_Data extracts_
○ ○ ○
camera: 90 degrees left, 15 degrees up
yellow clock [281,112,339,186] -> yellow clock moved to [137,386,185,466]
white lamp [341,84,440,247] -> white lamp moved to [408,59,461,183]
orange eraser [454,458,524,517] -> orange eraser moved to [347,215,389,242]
○ ○ ○
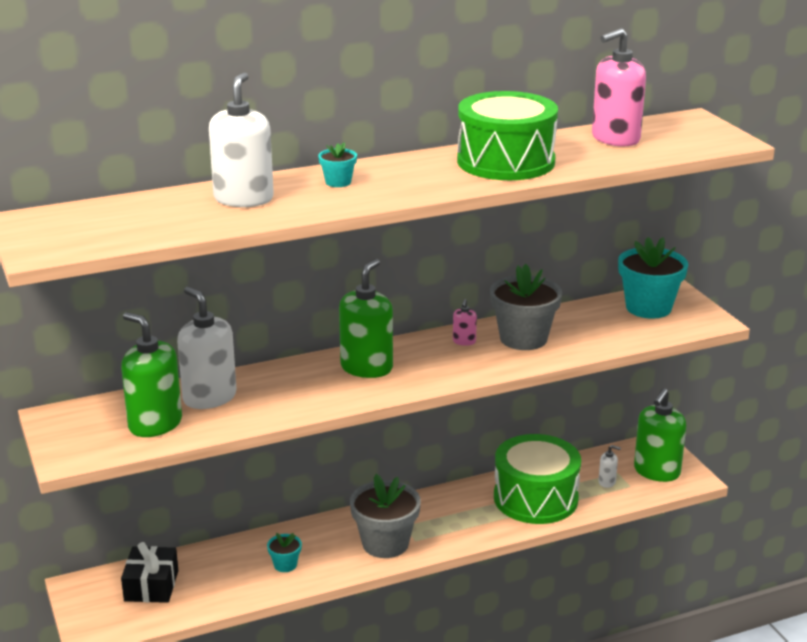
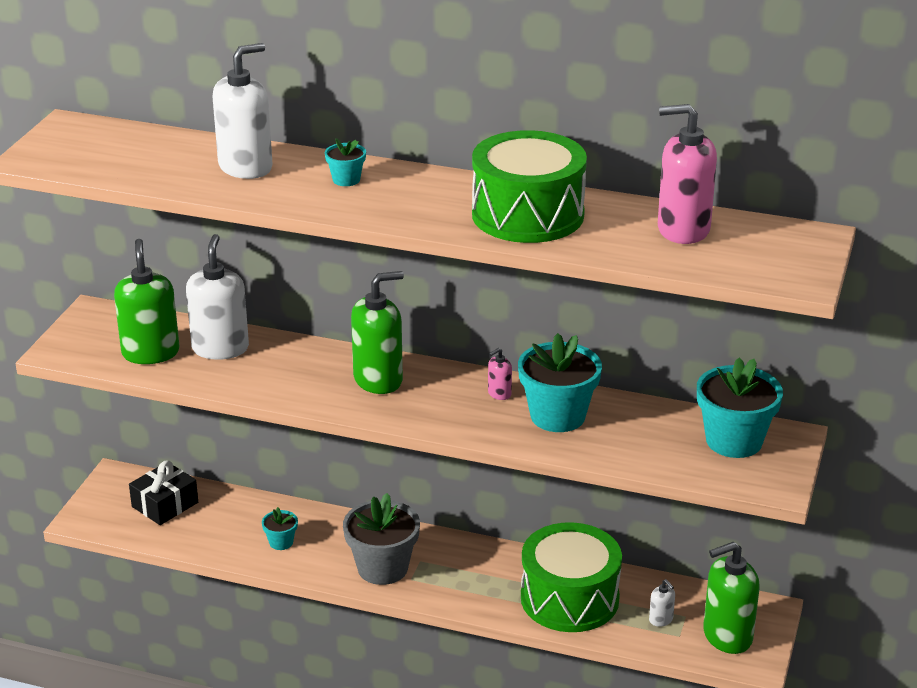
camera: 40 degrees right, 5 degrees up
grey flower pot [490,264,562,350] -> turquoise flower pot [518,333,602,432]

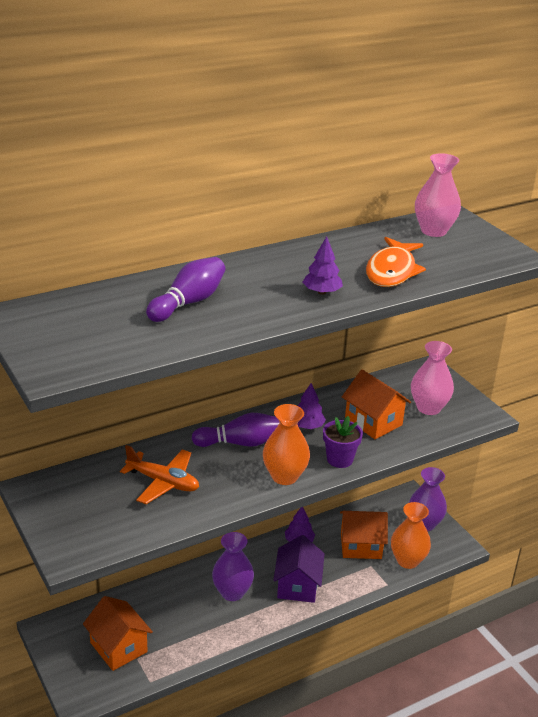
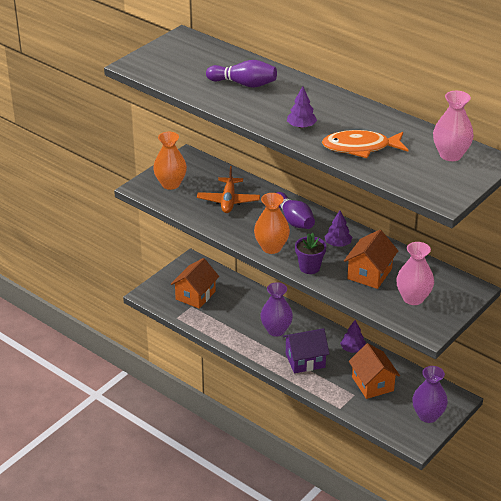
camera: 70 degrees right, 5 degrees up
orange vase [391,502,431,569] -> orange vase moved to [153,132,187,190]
○ ○ ○
_Task item_
Take only the lines above from the one that has "camera: 40 degrees right, 5 degrees up" through the one that has "orange vase [391,502,431,569]" and reproduce them exactly, omitting any pictures.

_Answer to the problem_
camera: 40 degrees right, 5 degrees up
grey flower pot [490,264,562,350] -> turquoise flower pot [518,333,602,432]

camera: 70 degrees right, 5 degrees up
orange vase [391,502,431,569] -> orange vase moved to [153,132,187,190]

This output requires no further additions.